▶ **Material to process**
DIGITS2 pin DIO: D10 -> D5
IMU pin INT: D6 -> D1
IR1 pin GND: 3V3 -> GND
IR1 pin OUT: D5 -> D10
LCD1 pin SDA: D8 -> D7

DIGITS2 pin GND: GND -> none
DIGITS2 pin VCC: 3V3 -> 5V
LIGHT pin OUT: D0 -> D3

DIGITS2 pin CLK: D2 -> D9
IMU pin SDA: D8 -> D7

▶ **Work item**
Write the entries out once more, exactly, without dropping a line.

▶ **Final answer**
DIGITS2 pin DIO: D10 -> D5
IMU pin INT: D6 -> D1
IR1 pin GND: 3V3 -> GND
IR1 pin OUT: D5 -> D10
LCD1 pin SDA: D8 -> D7

DIGITS2 pin GND: GND -> none
DIGITS2 pin VCC: 3V3 -> 5V
LIGHT pin OUT: D0 -> D3

DIGITS2 pin CLK: D2 -> D9
IMU pin SDA: D8 -> D7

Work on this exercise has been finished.